### Task item
For every line below, output the text exactly and leave out images.
----- Dataset content -----
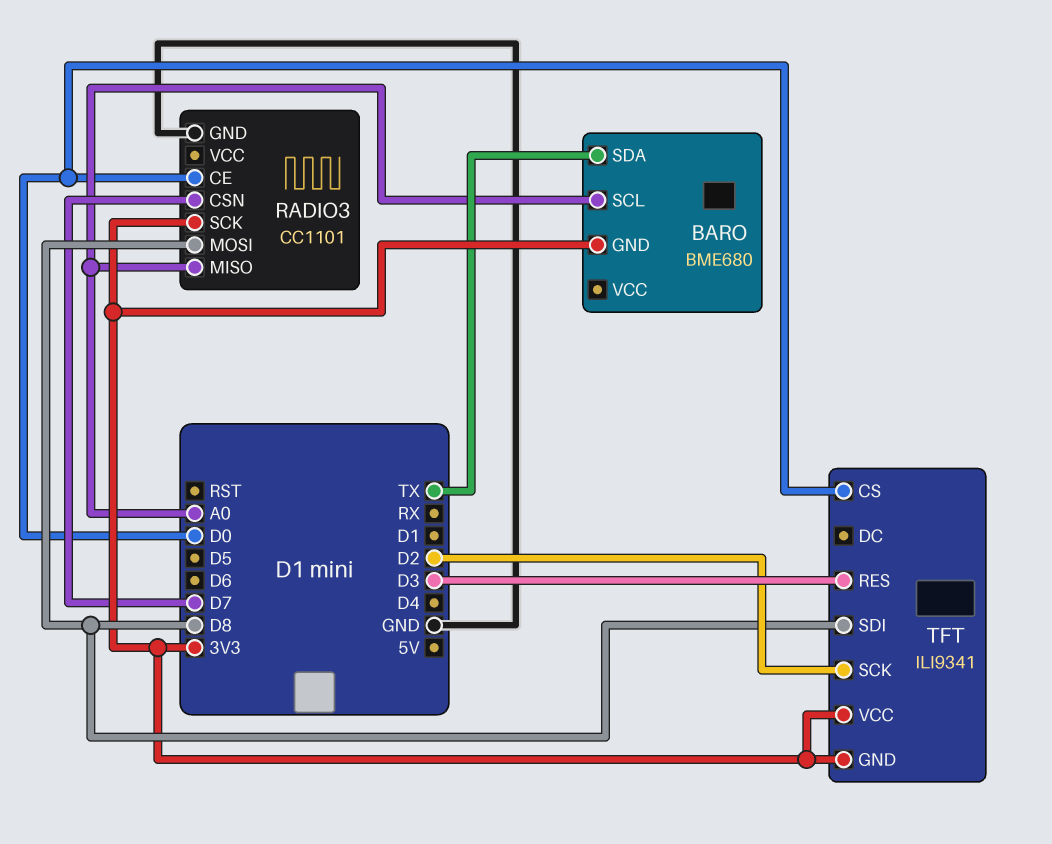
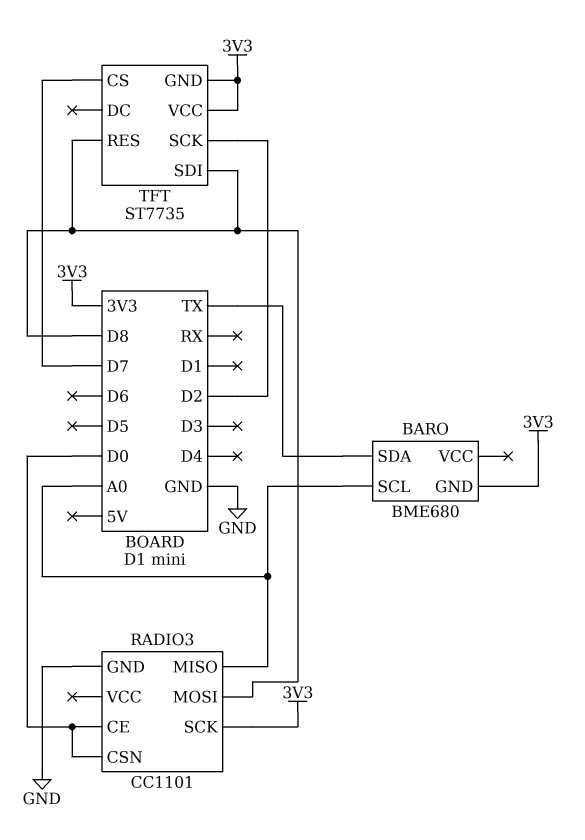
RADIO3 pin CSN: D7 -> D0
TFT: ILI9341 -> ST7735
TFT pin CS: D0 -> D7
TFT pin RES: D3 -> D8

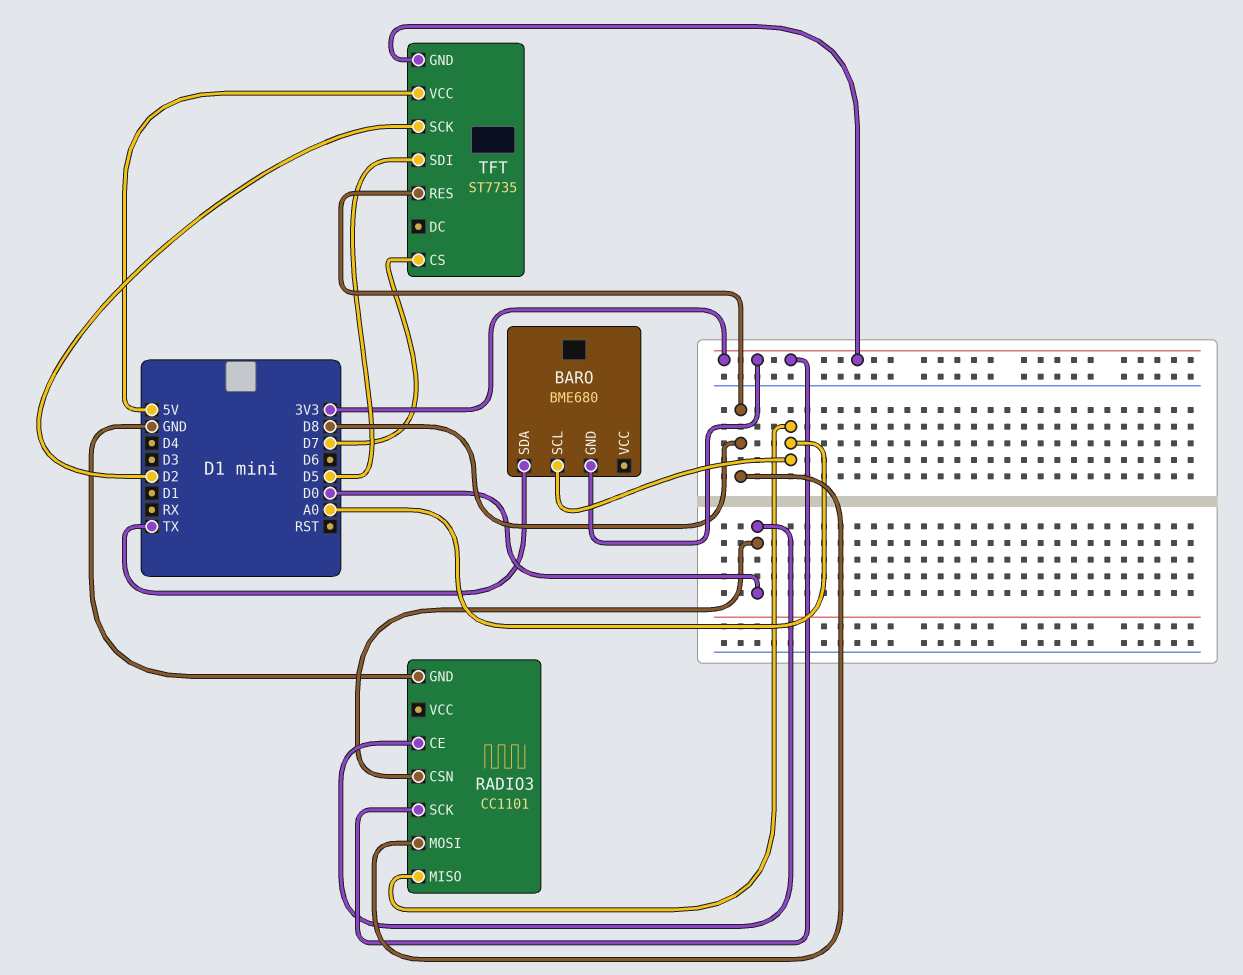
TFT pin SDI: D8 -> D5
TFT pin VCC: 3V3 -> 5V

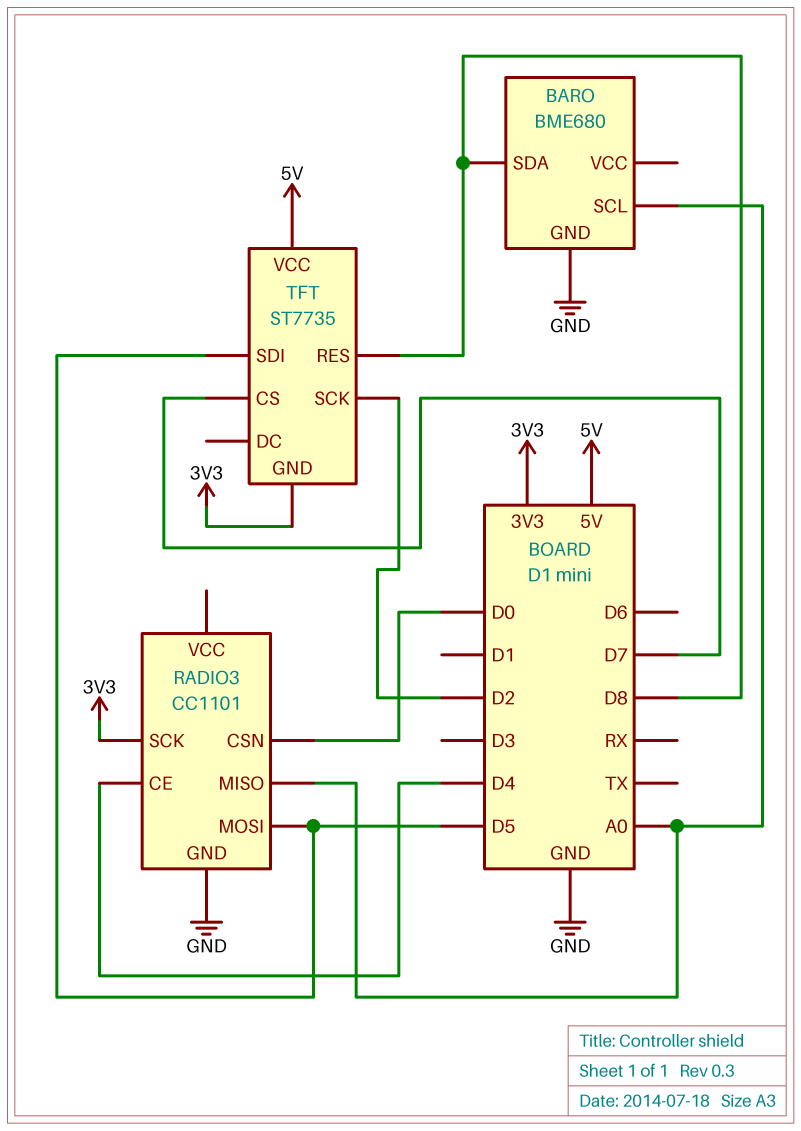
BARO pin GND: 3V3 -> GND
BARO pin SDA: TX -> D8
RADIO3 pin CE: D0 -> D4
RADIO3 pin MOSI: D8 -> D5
-----
### Result
RADIO3 pin CSN: D7 -> D0
TFT: ILI9341 -> ST7735
TFT pin CS: D0 -> D7
TFT pin RES: D3 -> D8

TFT pin SDI: D8 -> D5
TFT pin VCC: 3V3 -> 5V

BARO pin GND: 3V3 -> GND
BARO pin SDA: TX -> D8
RADIO3 pin CE: D0 -> D4
RADIO3 pin MOSI: D8 -> D5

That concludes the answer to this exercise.